- [Task statement]:
Return, word for word, the lines of the listing below from the one with "(471, 287) = (529, 269): turquoise" through the one with "(526, 329) = (596, 303): red", and no other lines.

##############################

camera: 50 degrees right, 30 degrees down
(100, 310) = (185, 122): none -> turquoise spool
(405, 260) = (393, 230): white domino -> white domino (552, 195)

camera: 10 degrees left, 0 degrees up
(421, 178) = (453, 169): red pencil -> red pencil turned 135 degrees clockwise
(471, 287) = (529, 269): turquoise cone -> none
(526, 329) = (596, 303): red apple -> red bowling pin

##############################

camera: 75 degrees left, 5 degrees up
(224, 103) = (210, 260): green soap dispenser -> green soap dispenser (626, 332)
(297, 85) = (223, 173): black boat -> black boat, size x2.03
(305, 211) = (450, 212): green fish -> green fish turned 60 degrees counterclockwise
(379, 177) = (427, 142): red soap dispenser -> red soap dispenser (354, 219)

##############################

- [Solution]:
(471, 287) = (529, 269): turquoise cone -> none
(526, 329) = (596, 303): red apple -> red bowling pin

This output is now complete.